● **PROBLEM**: Transcribe word for word each line from the one containing "lime brick J9:K11" to the final line of the data, both included. Skip the pictures.

[Coordinate-based change listings]

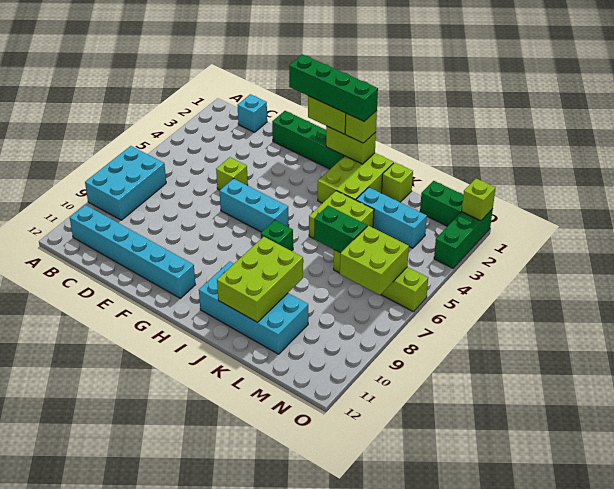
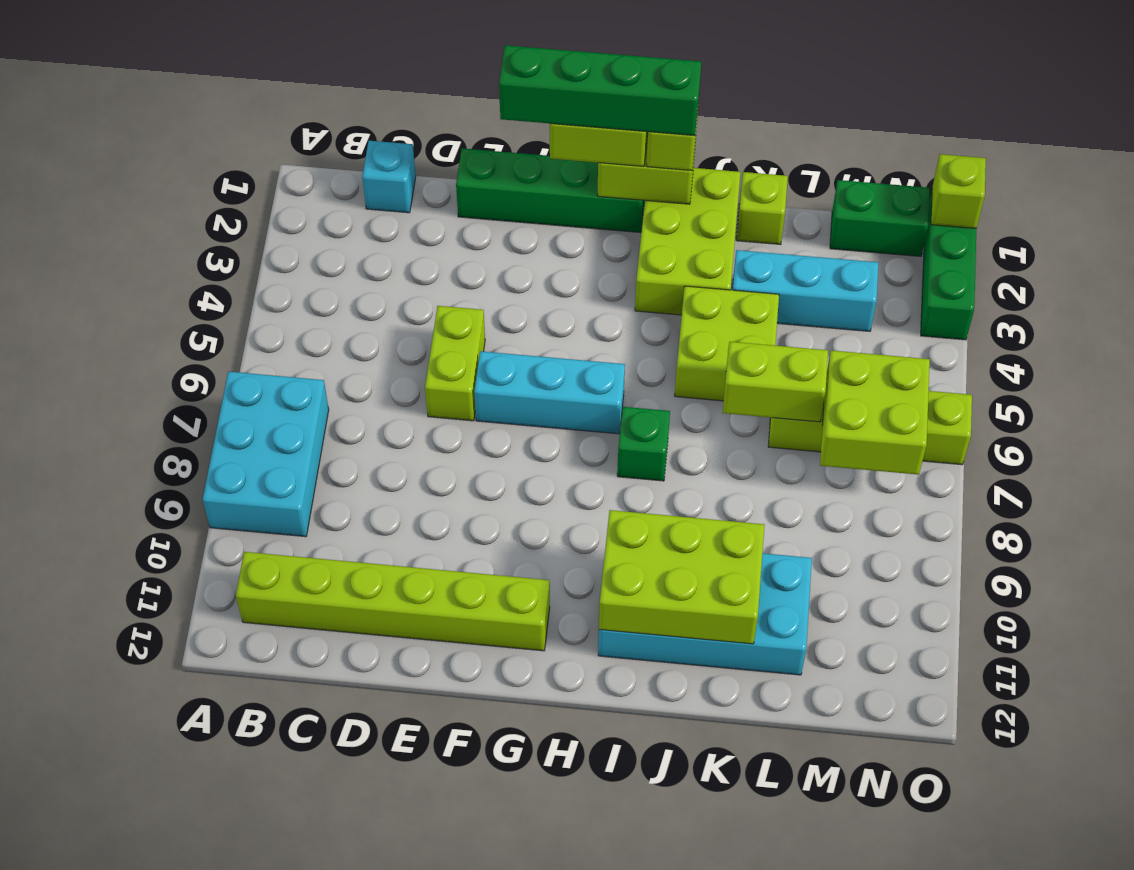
cyan brick B11:G11 level 1 -> lime brick B11:G11 level 1
lime brick E5 level 1 -> lime brick E5:E6 level 1
lime brick J9:K11 level 2 -> lime brick I10:K11 level 2
green brick K6:L6 level 2 -> lime brick K6:L6 level 2

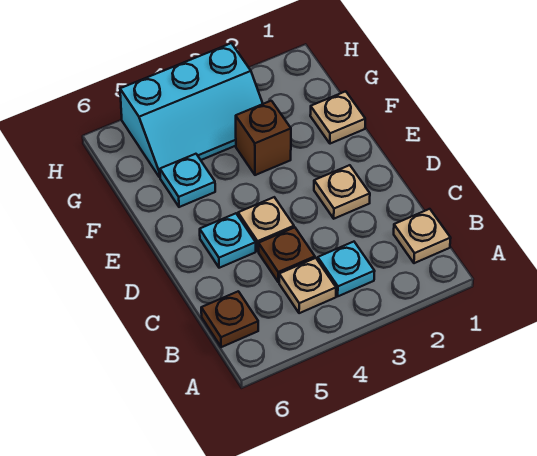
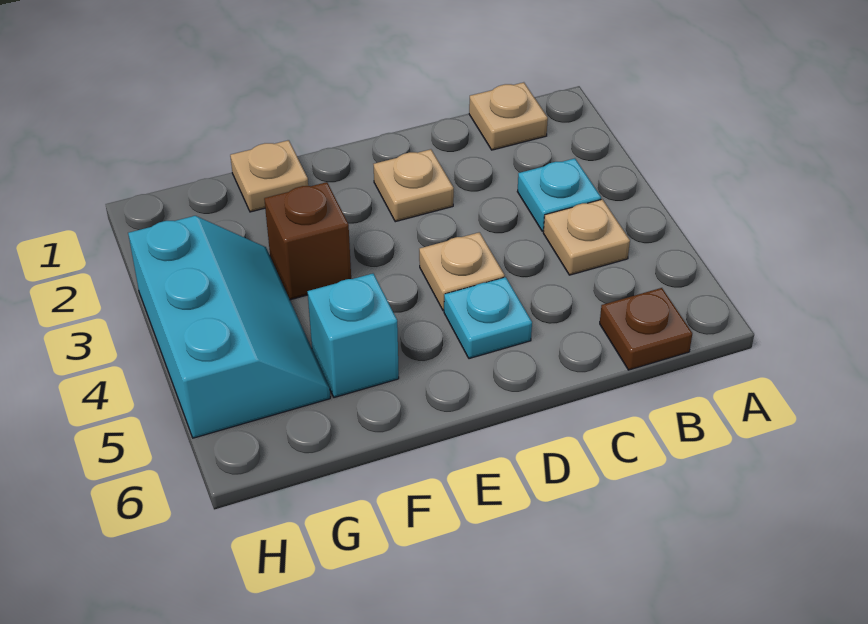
brown plate C4 level 1 -> none
cyan plate F5 level 1 -> cyan brick F5 level 1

● **REPLY TO THE EXERCISE**:
lime brick J9:K11 level 2 -> lime brick I10:K11 level 2
green brick K6:L6 level 2 -> lime brick K6:L6 level 2

brown plate C4 level 1 -> none
cyan plate F5 level 1 -> cyan brick F5 level 1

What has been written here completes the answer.